## TASK DESCRIPTION:
Images in the records should be skipped while the rest is transcribed verbatim.

··· AVAILABLE DATA

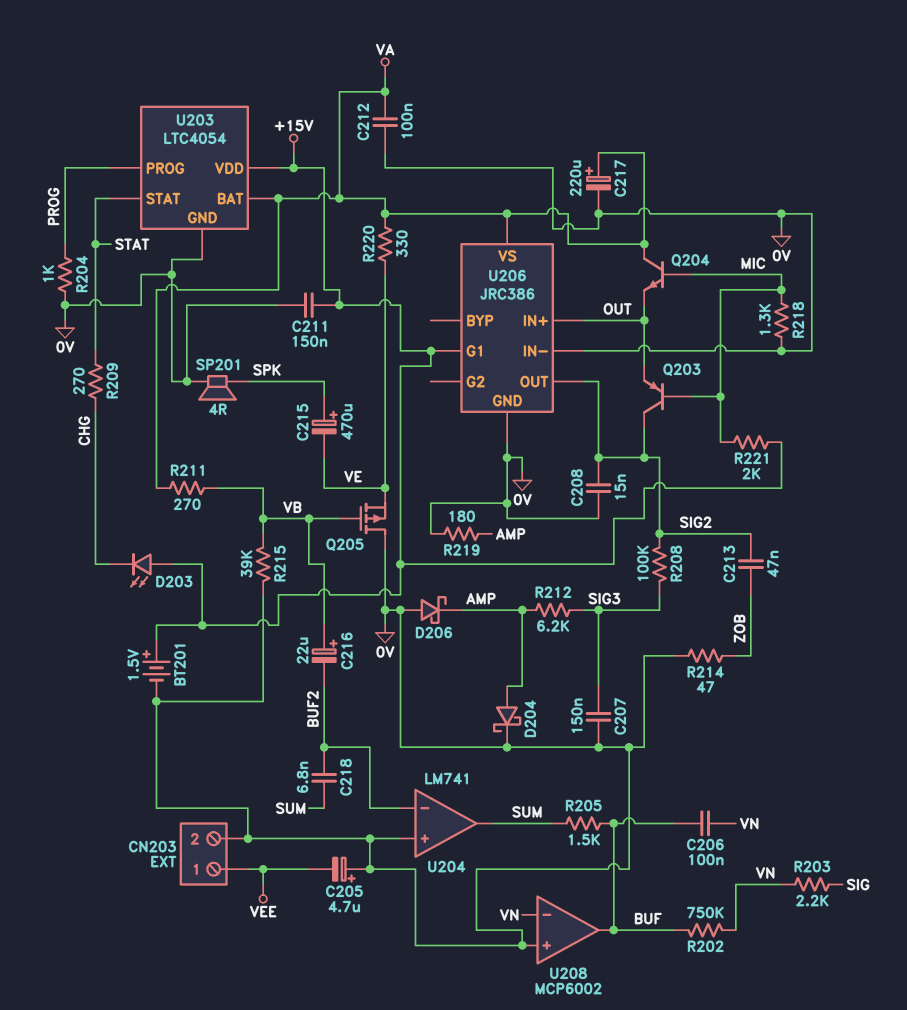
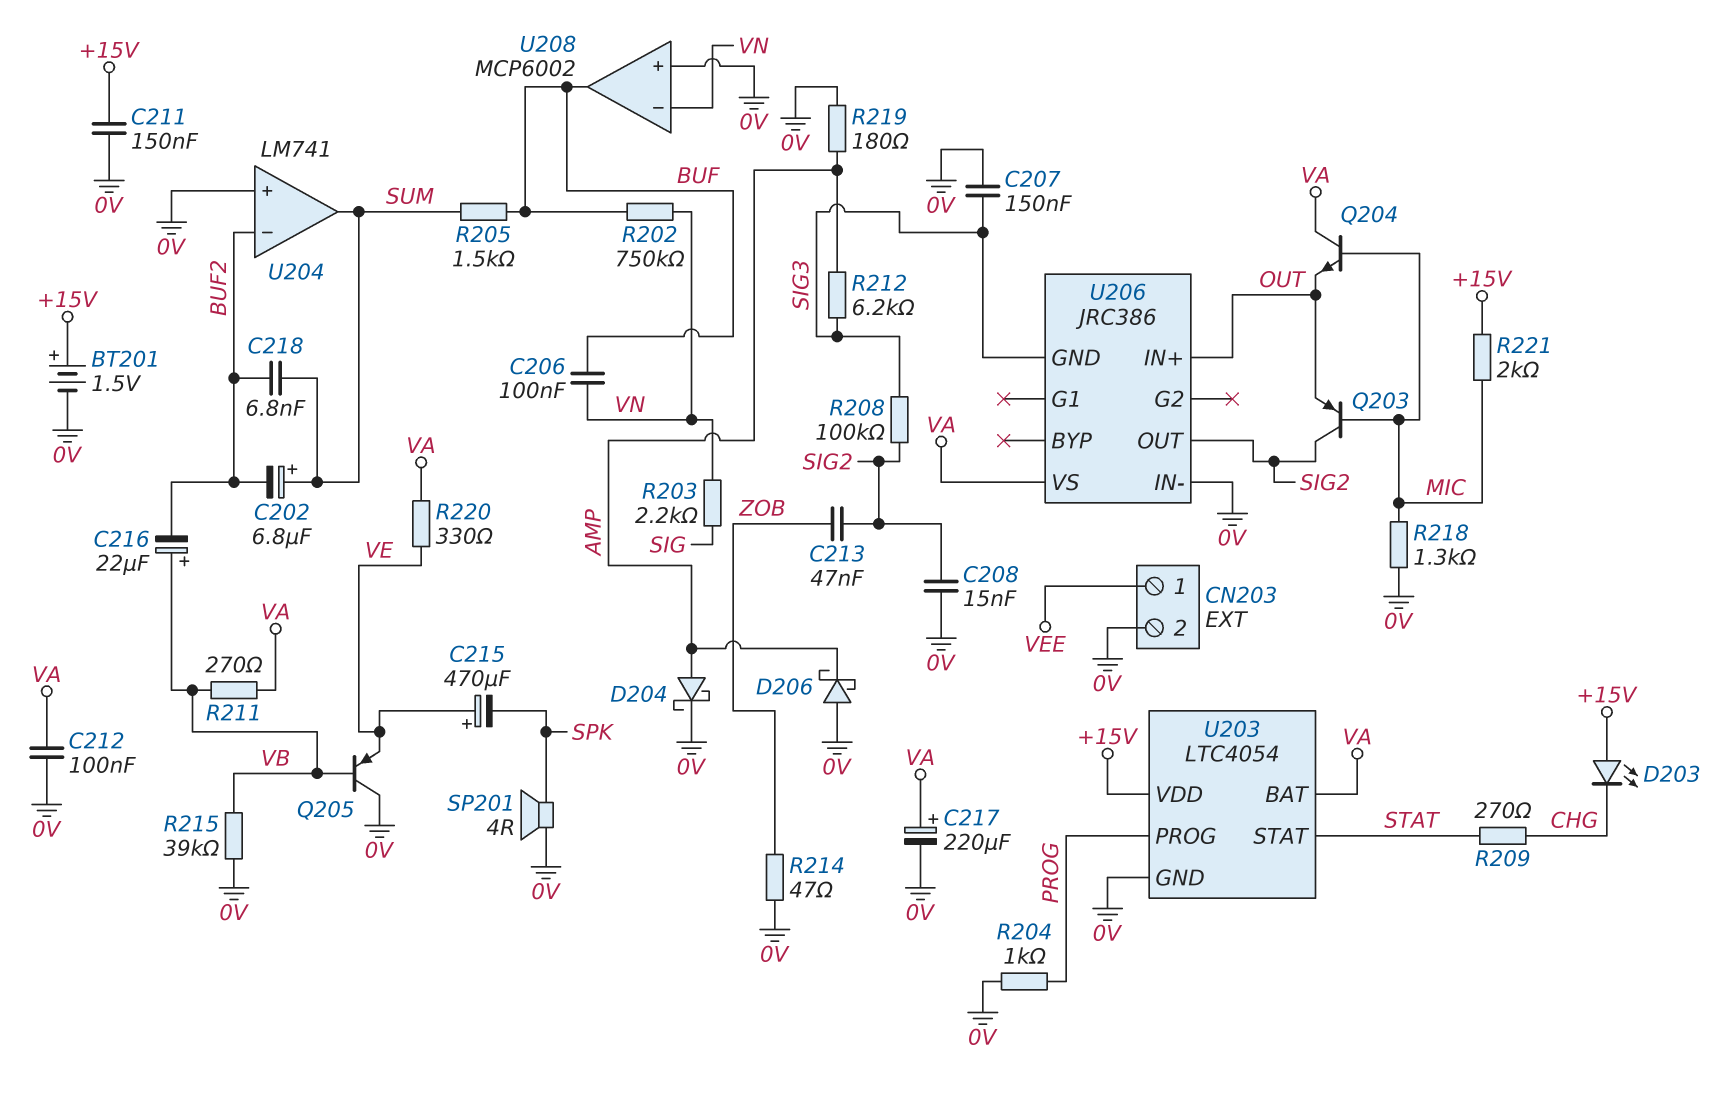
C202: none -> 6.8uF (plus SUM, minus BUF2)
C205: 4.7uF (plus 0V, minus VEE) -> none
C215: 470uF (plus SPK, minus VE) -> 470uF (plus VE, minus SPK)
Q205: PMOS (G VB, D 0V, S VE) -> PNP (B VB, C 0V, E VE)
U206 pin G1: +15V -> none
U206 pin GND: 0V -> SIG3

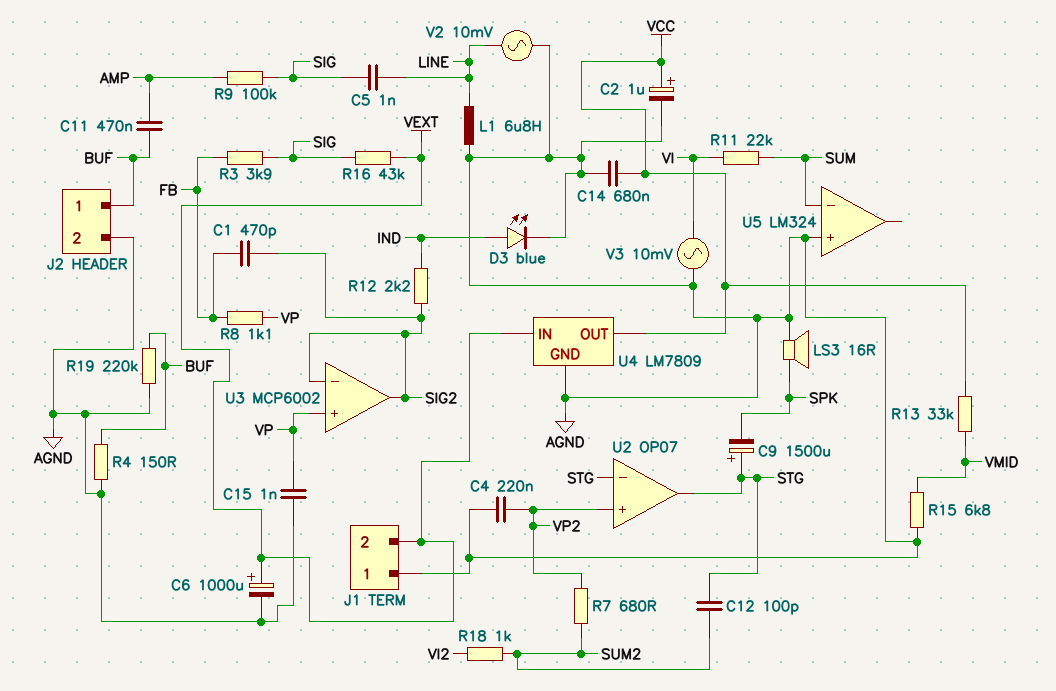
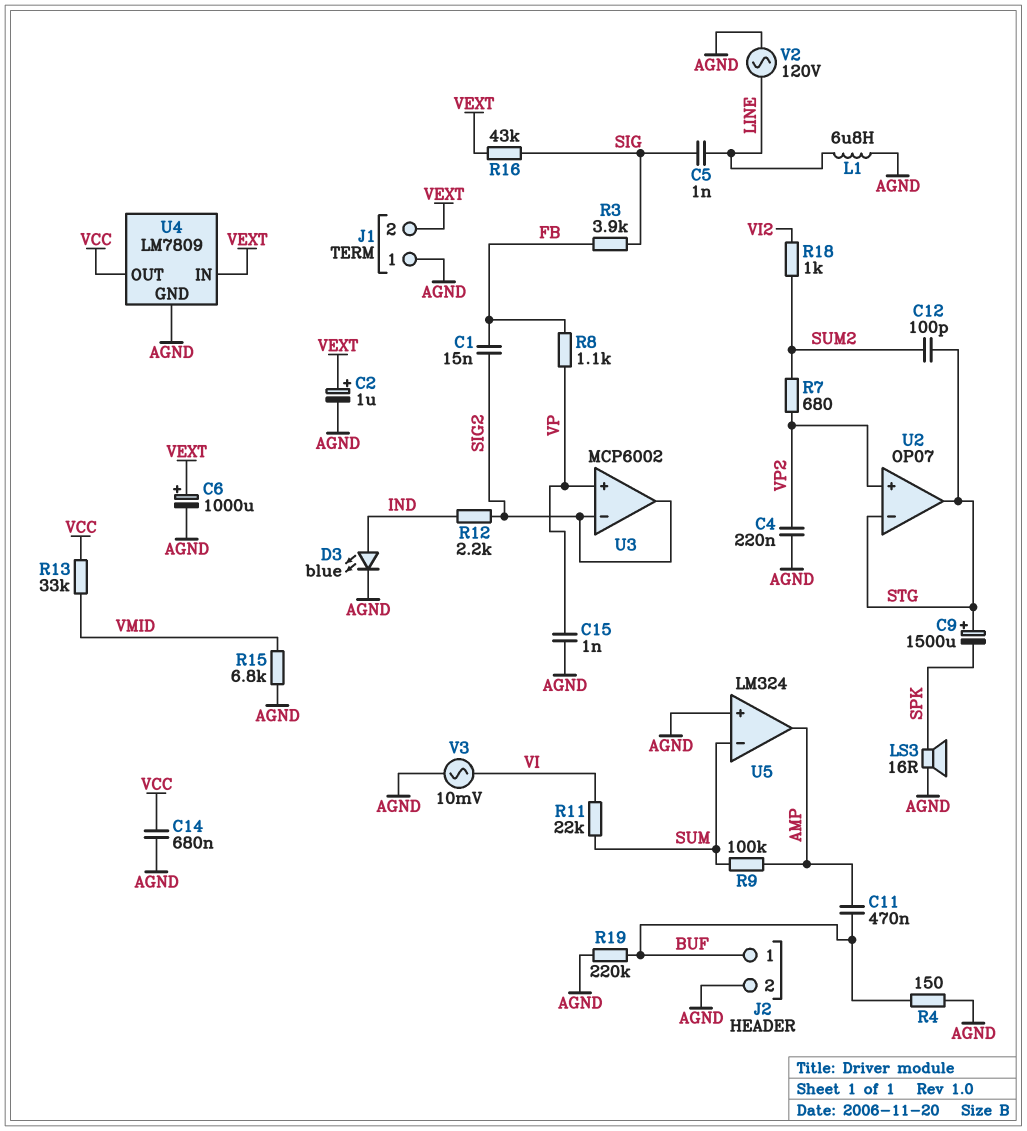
C1: 470pF (FB, SIG2) -> 15nF (FB, SIG2)
C2: 1uF (plus VCC, minus AGND) -> 1uF (plus VEXT, minus AGND)
R9: 100k (AMP, SIG) -> 100k (AMP, SUM)
U5 pin out: none -> AMP
V2: AC 10mV (AGND, LINE) -> AC 120V (AGND, LINE)

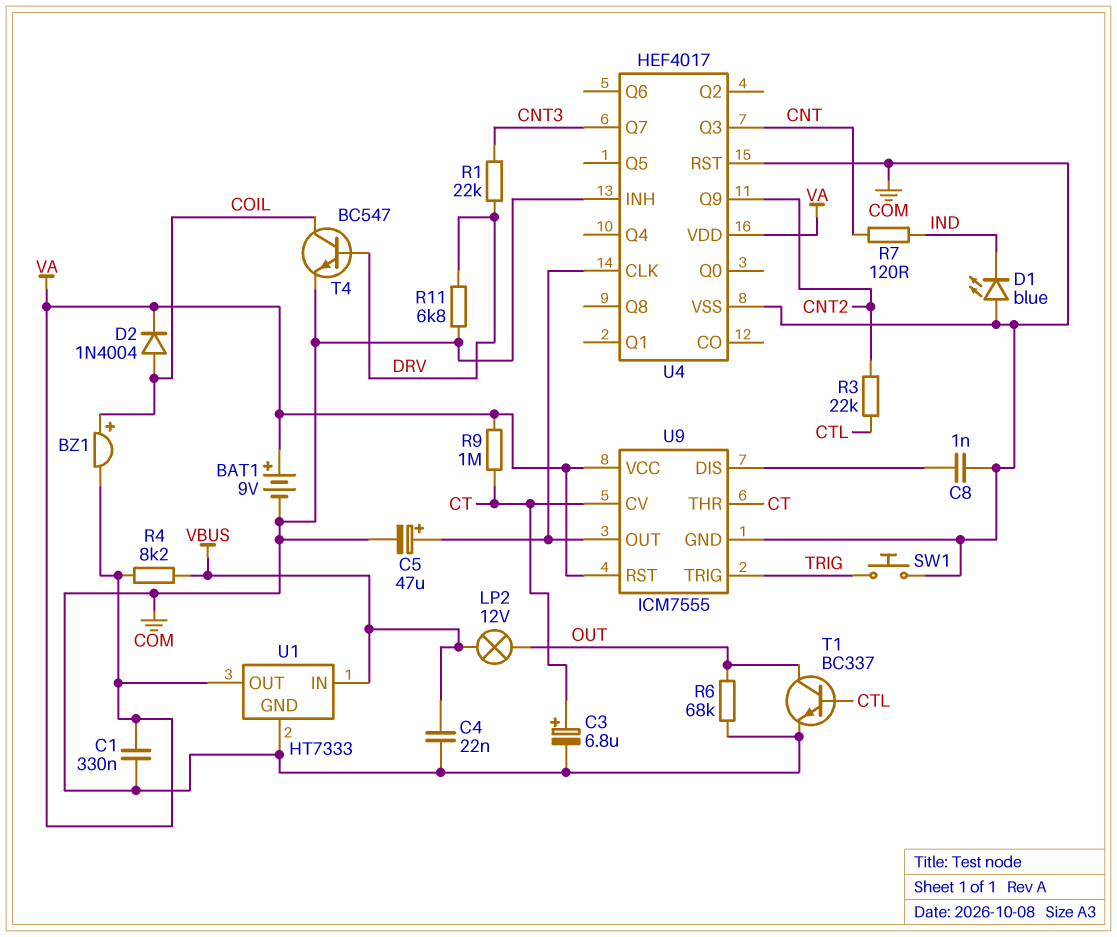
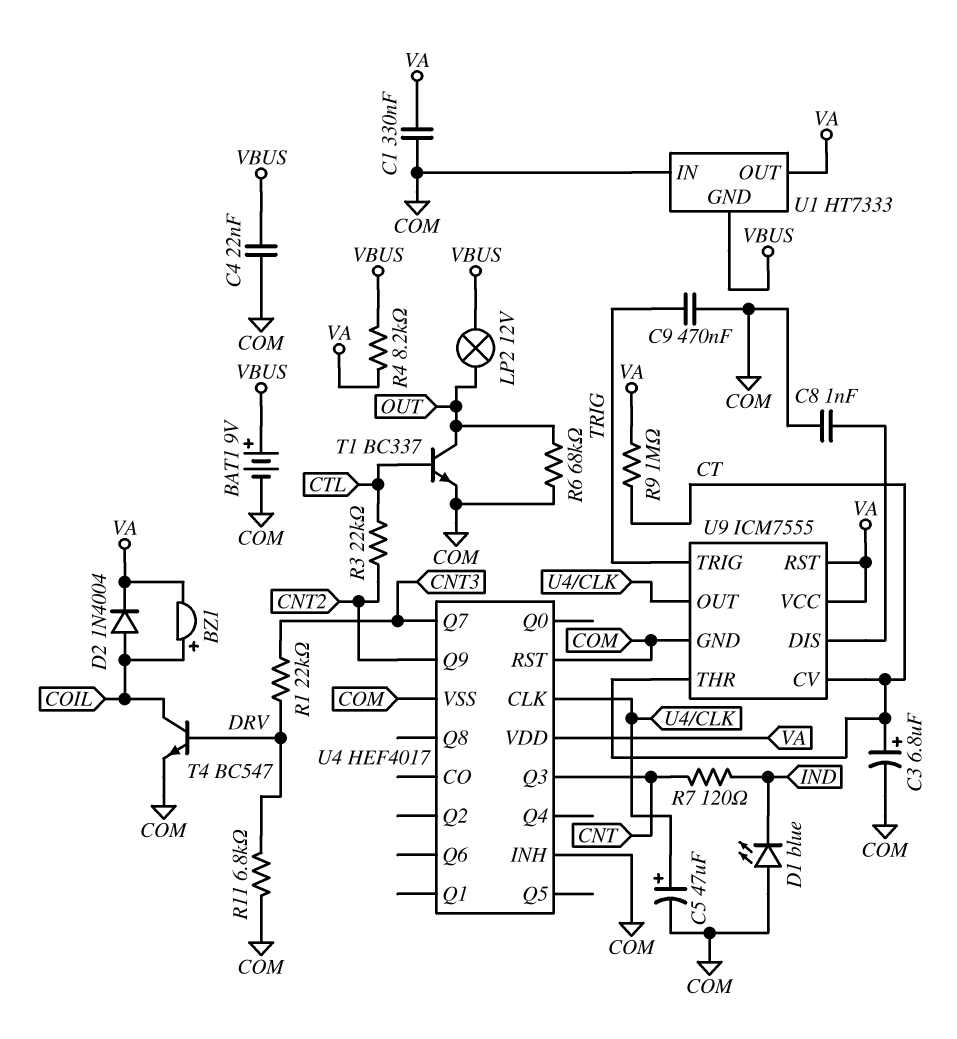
BAT1: 9V (plus VA, minus COM) -> 9V (plus VBUS, minus COM)
C9: none -> 470nF (COM, TRIG)
SW1: button (COM, TRIG) -> none
U1 pin GND: COM -> VBUS
U1 pin IN: VBUS -> COM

······

## RESULT OF THE TASK:
C202: none -> 6.8uF (plus SUM, minus BUF2)
C205: 4.7uF (plus 0V, minus VEE) -> none
C215: 470uF (plus SPK, minus VE) -> 470uF (plus VE, minus SPK)
Q205: PMOS (G VB, D 0V, S VE) -> PNP (B VB, C 0V, E VE)
U206 pin G1: +15V -> none
U206 pin GND: 0V -> SIG3

C1: 470pF (FB, SIG2) -> 15nF (FB, SIG2)
C2: 1uF (plus VCC, minus AGND) -> 1uF (plus VEXT, minus AGND)
R9: 100k (AMP, SIG) -> 100k (AMP, SUM)
U5 pin out: none -> AMP
V2: AC 10mV (AGND, LINE) -> AC 120V (AGND, LINE)

BAT1: 9V (plus VA, minus COM) -> 9V (plus VBUS, minus COM)
C9: none -> 470nF (COM, TRIG)
SW1: button (COM, TRIG) -> none
U1 pin GND: COM -> VBUS
U1 pin IN: VBUS -> COM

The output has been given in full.